A block of data:
□ □ □ □ □ □ □

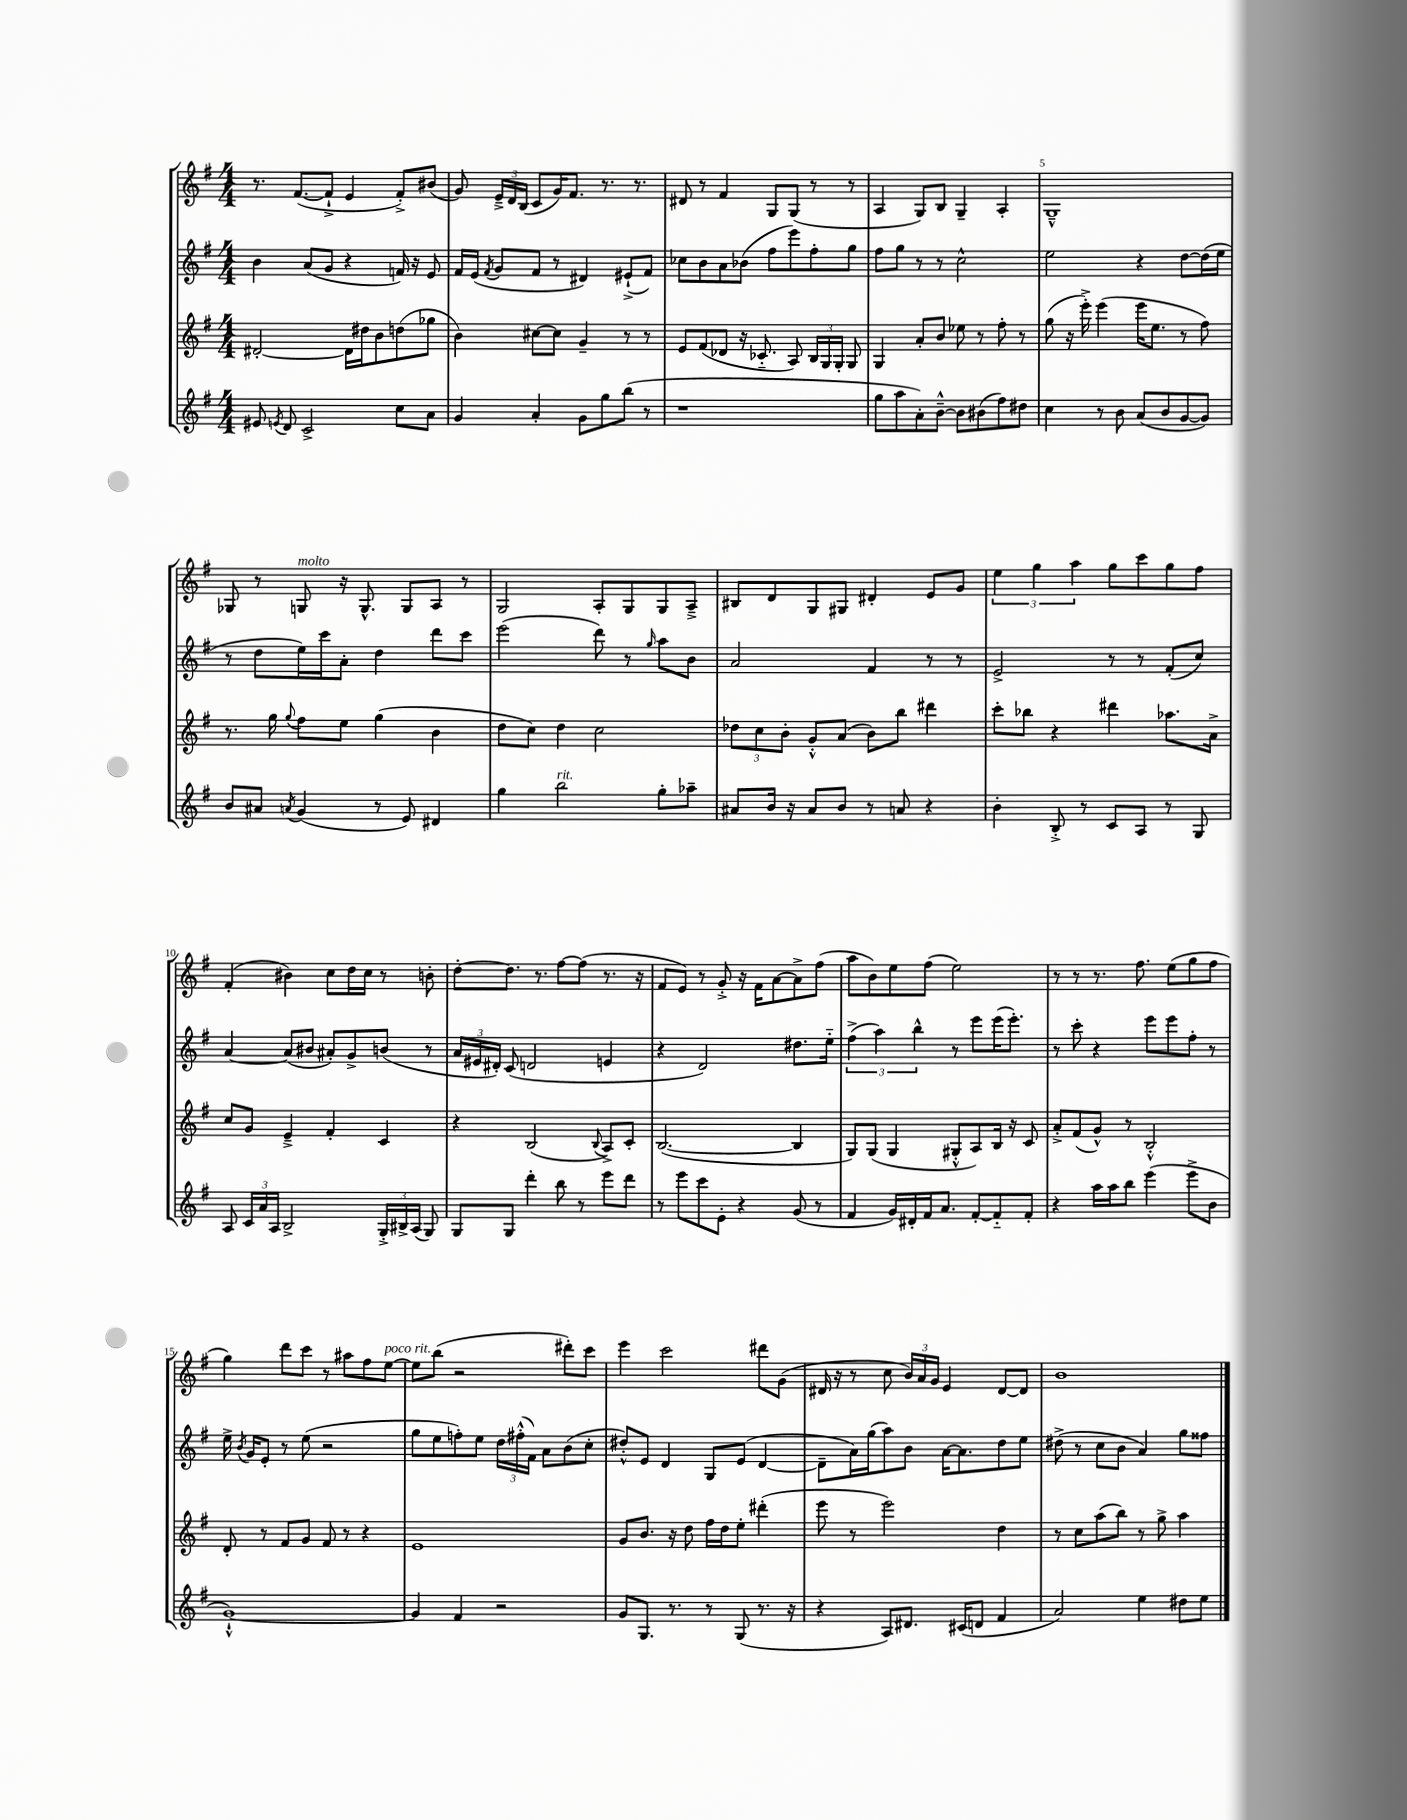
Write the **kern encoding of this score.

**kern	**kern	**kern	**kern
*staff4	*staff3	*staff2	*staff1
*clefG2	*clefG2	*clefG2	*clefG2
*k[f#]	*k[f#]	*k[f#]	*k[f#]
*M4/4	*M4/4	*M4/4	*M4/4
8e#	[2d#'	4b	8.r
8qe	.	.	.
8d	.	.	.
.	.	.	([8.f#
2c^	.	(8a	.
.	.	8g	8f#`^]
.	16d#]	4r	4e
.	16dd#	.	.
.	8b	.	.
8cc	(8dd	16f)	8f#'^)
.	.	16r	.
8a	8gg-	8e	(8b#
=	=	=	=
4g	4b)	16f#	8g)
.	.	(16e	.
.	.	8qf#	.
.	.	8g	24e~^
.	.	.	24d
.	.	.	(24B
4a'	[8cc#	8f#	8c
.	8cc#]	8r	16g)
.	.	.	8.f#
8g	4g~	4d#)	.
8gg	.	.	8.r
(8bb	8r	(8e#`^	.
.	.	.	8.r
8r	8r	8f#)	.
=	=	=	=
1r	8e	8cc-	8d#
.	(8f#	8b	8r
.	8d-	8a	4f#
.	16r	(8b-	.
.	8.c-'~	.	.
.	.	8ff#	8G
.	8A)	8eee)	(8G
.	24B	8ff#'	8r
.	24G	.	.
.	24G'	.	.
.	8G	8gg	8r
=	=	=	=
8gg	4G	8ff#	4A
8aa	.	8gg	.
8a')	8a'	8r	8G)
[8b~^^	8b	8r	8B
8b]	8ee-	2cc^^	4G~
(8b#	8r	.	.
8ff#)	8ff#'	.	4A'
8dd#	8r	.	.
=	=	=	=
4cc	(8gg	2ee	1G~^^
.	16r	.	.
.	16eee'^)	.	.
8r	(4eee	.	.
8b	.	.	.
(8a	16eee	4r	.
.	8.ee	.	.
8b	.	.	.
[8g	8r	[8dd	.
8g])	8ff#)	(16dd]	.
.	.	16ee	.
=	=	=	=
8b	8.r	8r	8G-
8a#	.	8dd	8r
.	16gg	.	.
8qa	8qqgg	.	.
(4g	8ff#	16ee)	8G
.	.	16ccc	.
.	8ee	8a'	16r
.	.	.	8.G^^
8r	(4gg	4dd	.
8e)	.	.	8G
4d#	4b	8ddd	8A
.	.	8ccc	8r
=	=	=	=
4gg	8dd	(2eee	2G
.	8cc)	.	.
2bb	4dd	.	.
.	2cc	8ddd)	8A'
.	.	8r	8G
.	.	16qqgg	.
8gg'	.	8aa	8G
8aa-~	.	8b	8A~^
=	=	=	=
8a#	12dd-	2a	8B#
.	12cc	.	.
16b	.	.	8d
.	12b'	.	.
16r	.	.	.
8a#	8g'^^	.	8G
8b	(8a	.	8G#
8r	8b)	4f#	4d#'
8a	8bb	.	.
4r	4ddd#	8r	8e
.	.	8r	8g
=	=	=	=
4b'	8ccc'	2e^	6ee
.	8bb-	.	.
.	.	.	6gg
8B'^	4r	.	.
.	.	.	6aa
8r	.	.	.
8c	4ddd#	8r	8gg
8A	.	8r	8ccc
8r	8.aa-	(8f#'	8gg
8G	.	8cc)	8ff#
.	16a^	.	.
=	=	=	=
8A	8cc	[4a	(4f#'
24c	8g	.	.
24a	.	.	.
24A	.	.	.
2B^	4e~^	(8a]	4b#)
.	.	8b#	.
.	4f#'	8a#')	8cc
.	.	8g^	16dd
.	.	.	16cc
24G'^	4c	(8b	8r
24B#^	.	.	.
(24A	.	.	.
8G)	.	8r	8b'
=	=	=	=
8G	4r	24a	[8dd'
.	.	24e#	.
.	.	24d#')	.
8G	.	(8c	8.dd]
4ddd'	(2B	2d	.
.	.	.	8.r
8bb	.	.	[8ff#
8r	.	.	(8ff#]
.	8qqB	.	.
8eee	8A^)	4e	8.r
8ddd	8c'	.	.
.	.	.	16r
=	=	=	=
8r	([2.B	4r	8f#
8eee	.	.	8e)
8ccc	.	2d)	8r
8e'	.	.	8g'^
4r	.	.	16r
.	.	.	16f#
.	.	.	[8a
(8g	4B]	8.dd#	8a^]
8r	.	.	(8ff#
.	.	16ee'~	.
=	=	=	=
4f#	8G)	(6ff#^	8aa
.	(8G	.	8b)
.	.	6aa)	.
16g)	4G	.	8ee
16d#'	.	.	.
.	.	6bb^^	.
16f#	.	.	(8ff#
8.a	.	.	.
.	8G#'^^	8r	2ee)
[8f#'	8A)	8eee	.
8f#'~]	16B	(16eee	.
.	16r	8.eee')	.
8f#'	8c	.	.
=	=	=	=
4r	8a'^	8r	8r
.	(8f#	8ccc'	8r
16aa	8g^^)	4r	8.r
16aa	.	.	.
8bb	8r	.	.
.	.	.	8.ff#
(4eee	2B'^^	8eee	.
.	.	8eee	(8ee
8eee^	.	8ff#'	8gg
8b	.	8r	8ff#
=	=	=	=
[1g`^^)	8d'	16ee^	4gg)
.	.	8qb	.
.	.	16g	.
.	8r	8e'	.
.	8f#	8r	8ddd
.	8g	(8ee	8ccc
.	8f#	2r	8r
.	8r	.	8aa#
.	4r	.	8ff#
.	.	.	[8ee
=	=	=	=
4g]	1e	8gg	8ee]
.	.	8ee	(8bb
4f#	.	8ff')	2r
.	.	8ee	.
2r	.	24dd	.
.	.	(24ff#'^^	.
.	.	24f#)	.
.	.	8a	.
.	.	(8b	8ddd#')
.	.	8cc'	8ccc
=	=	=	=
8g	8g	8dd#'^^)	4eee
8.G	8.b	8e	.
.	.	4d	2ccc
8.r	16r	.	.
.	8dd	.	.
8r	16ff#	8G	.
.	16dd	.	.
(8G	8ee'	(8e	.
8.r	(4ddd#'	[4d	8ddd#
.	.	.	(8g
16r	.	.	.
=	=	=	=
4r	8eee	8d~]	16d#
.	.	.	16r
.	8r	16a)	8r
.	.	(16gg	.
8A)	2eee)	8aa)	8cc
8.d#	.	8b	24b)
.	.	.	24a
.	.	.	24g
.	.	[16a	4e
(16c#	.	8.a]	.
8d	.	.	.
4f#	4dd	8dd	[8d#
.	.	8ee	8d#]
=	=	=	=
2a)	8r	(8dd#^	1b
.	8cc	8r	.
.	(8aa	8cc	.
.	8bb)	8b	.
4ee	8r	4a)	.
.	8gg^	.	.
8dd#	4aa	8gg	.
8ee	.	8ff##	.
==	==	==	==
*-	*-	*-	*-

□ □ □ □ □ □ □

How many lines in the items contain the string "kern"? Case counts; count them and reply with the number alone.

2